▶ Object matching data:

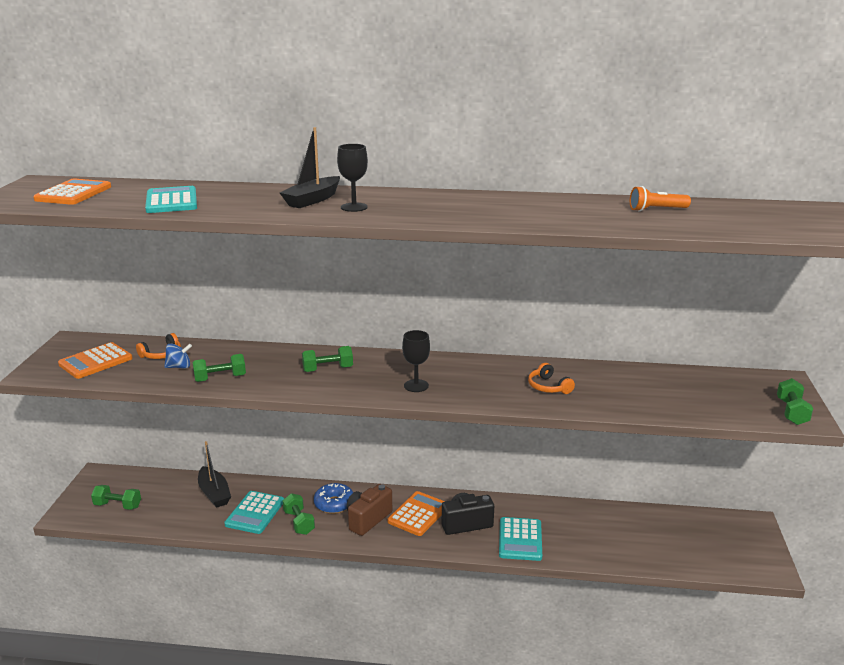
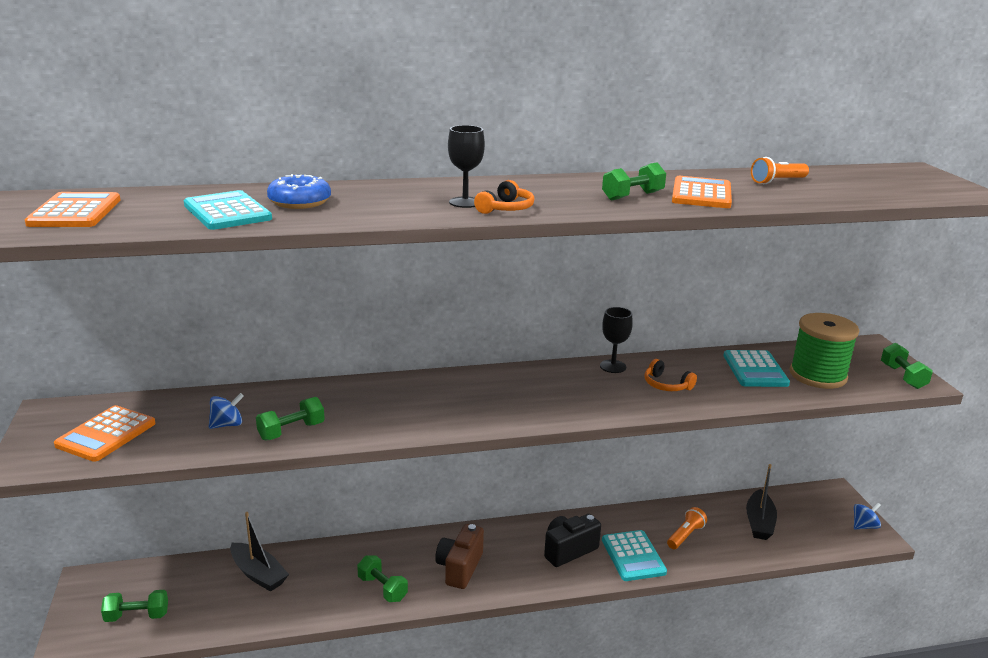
camera: 20 degrees left, 0 degrees up
(161, 354) = (192, 412): orange headphones -> orange headphones (506, 208)
(255, 513) = (323, 588): turquoise calculator -> turquoise calculator (755, 370)
(313, 200) = (405, 197): black boat -> black boat (759, 522)
(328, 369) = (415, 400): green dumbbell -> green dumbbell (632, 196)
(334, 504) = (411, 557): blue donut -> blue donut (299, 202)
(416, 386) = (529, 405): black goblet -> black goblet (613, 366)
(418, 514) = (512, 550): orange calculator -> orange calculator (701, 194)
(579, 532) = (685, 535): none -> orange flashlight
(702, 399) = (818, 375): none -> green spool
(764, 558) = (864, 526): none -> blue spinning top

▶ Exercise goal: Without the pictures, return the records above exactly as given.

▶ Response:
camera: 20 degrees left, 0 degrees up
(161, 354) = (192, 412): orange headphones -> orange headphones (506, 208)
(255, 513) = (323, 588): turquoise calculator -> turquoise calculator (755, 370)
(313, 200) = (405, 197): black boat -> black boat (759, 522)
(328, 369) = (415, 400): green dumbbell -> green dumbbell (632, 196)
(334, 504) = (411, 557): blue donut -> blue donut (299, 202)
(416, 386) = (529, 405): black goblet -> black goblet (613, 366)
(418, 514) = (512, 550): orange calculator -> orange calculator (701, 194)
(579, 532) = (685, 535): none -> orange flashlight
(702, 399) = (818, 375): none -> green spool
(764, 558) = (864, 526): none -> blue spinning top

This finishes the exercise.